■ **ASSIGNED TASK**:
In the entries that follow, the line with "(123, 334) = (230, 498): red" opens the range and the line with "(159, 251) = (286, 218): orange" closes it; repeat that range exactly, both lines included.

Items from a dataset:
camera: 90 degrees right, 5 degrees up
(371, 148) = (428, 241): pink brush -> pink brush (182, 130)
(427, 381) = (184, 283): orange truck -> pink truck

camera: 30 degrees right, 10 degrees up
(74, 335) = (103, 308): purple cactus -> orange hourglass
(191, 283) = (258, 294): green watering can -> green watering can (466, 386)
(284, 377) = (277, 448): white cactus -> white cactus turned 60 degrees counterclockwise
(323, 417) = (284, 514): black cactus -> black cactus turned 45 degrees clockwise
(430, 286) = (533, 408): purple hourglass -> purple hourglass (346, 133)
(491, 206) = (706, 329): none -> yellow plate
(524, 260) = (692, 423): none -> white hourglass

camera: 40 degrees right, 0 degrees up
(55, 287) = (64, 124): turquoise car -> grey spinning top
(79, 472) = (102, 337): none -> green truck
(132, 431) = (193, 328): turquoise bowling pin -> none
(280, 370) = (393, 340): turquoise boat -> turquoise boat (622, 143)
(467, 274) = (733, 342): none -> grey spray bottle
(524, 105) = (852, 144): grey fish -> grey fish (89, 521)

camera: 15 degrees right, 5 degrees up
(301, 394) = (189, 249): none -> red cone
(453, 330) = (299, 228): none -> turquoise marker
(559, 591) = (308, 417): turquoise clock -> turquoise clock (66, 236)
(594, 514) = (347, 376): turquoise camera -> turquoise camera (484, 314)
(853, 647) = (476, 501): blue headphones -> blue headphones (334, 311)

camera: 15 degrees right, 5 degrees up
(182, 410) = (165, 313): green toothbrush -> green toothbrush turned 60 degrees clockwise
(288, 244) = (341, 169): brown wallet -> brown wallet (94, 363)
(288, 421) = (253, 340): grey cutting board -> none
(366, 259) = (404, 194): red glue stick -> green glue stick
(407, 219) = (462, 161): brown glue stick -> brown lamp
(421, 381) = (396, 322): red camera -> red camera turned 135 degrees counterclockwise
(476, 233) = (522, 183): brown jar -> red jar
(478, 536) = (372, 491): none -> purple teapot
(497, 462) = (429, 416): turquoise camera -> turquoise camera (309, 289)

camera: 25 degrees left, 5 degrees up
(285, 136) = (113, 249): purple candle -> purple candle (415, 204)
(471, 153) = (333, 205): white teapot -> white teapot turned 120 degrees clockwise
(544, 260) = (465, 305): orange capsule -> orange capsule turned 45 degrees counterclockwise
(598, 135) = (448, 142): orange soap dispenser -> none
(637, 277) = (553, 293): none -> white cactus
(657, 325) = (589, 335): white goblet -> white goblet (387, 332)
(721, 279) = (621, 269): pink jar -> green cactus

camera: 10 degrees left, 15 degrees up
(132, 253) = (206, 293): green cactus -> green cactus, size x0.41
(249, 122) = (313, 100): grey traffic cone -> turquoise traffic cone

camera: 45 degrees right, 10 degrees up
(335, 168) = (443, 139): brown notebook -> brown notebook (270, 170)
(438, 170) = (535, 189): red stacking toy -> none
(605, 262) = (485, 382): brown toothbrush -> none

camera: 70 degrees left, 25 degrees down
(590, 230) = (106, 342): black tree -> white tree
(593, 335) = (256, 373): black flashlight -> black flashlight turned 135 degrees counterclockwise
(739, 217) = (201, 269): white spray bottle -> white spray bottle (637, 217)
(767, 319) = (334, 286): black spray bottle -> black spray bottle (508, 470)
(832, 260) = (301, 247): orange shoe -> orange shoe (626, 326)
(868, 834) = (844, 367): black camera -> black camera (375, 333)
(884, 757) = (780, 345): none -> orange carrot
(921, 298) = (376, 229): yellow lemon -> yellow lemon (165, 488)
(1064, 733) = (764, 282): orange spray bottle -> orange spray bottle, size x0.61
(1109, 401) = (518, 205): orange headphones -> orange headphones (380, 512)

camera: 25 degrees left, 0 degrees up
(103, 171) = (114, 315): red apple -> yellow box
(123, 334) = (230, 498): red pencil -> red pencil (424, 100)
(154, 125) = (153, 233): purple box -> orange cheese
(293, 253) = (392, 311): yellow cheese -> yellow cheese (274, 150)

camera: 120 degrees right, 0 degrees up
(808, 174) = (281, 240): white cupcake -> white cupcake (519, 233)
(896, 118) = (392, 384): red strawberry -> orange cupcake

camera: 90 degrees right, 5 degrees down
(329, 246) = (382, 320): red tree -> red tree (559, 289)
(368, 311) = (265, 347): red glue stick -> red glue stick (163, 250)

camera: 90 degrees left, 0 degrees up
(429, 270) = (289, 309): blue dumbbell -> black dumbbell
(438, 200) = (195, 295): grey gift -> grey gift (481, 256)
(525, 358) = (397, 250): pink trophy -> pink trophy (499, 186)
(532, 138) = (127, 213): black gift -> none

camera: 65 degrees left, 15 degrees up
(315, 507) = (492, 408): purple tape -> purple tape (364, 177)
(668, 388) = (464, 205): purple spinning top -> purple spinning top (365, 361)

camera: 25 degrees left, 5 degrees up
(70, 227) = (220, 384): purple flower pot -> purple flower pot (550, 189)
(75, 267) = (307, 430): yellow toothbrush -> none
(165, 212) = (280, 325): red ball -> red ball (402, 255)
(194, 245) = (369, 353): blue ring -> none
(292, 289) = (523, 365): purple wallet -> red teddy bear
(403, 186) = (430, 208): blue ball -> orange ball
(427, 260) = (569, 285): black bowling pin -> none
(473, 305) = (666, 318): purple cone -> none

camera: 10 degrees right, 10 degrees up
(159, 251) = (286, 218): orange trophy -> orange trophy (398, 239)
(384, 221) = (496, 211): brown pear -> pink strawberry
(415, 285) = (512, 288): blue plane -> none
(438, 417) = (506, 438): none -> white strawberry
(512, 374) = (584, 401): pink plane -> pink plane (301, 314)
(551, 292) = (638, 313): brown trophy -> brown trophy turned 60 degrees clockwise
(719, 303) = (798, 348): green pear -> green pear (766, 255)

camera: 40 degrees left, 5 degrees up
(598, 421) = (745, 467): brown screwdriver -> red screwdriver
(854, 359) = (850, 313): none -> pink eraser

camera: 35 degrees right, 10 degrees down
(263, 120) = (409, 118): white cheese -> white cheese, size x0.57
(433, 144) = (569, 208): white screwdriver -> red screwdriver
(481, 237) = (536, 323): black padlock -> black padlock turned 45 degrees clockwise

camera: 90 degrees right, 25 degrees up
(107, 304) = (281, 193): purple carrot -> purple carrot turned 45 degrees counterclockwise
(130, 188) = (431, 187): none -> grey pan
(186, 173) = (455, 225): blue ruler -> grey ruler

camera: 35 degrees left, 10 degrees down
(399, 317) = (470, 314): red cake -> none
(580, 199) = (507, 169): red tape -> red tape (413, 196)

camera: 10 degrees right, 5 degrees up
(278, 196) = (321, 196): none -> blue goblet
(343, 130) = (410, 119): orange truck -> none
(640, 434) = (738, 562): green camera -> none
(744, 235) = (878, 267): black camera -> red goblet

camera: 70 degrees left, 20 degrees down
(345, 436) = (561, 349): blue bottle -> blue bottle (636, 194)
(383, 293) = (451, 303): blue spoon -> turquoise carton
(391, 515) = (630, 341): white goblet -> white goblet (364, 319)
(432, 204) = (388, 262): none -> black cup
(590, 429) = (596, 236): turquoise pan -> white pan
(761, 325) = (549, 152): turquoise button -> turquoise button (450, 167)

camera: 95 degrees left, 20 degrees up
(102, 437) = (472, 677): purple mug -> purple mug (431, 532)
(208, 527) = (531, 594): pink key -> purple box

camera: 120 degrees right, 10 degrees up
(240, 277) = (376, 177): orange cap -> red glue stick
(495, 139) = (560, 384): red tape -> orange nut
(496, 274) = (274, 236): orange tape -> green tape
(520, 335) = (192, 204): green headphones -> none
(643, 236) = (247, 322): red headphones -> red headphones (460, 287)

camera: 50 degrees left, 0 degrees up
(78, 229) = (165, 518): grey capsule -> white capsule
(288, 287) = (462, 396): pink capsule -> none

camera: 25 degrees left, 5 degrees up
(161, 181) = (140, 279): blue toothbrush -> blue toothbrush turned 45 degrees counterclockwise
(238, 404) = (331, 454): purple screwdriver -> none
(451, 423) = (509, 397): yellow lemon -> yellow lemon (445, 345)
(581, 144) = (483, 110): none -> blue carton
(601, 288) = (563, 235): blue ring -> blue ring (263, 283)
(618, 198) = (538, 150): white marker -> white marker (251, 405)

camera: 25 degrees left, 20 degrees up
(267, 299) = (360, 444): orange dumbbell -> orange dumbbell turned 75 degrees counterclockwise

■ **ANSWER SPACE**:
(123, 334) = (230, 498): red pencil -> red pencil (424, 100)
(154, 125) = (153, 233): purple box -> orange cheese
(293, 253) = (392, 311): yellow cheese -> yellow cheese (274, 150)

camera: 120 degrees right, 0 degrees up
(808, 174) = (281, 240): white cupcake -> white cupcake (519, 233)
(896, 118) = (392, 384): red strawberry -> orange cupcake

camera: 90 degrees right, 5 degrees down
(329, 246) = (382, 320): red tree -> red tree (559, 289)
(368, 311) = (265, 347): red glue stick -> red glue stick (163, 250)

camera: 90 degrees left, 0 degrees up
(429, 270) = (289, 309): blue dumbbell -> black dumbbell
(438, 200) = (195, 295): grey gift -> grey gift (481, 256)
(525, 358) = (397, 250): pink trophy -> pink trophy (499, 186)
(532, 138) = (127, 213): black gift -> none

camera: 65 degrees left, 15 degrees up
(315, 507) = (492, 408): purple tape -> purple tape (364, 177)
(668, 388) = (464, 205): purple spinning top -> purple spinning top (365, 361)

camera: 25 degrees left, 5 degrees up
(70, 227) = (220, 384): purple flower pot -> purple flower pot (550, 189)
(75, 267) = (307, 430): yellow toothbrush -> none
(165, 212) = (280, 325): red ball -> red ball (402, 255)
(194, 245) = (369, 353): blue ring -> none
(292, 289) = (523, 365): purple wallet -> red teddy bear
(403, 186) = (430, 208): blue ball -> orange ball
(427, 260) = (569, 285): black bowling pin -> none
(473, 305) = (666, 318): purple cone -> none

camera: 10 degrees right, 10 degrees up
(159, 251) = (286, 218): orange trophy -> orange trophy (398, 239)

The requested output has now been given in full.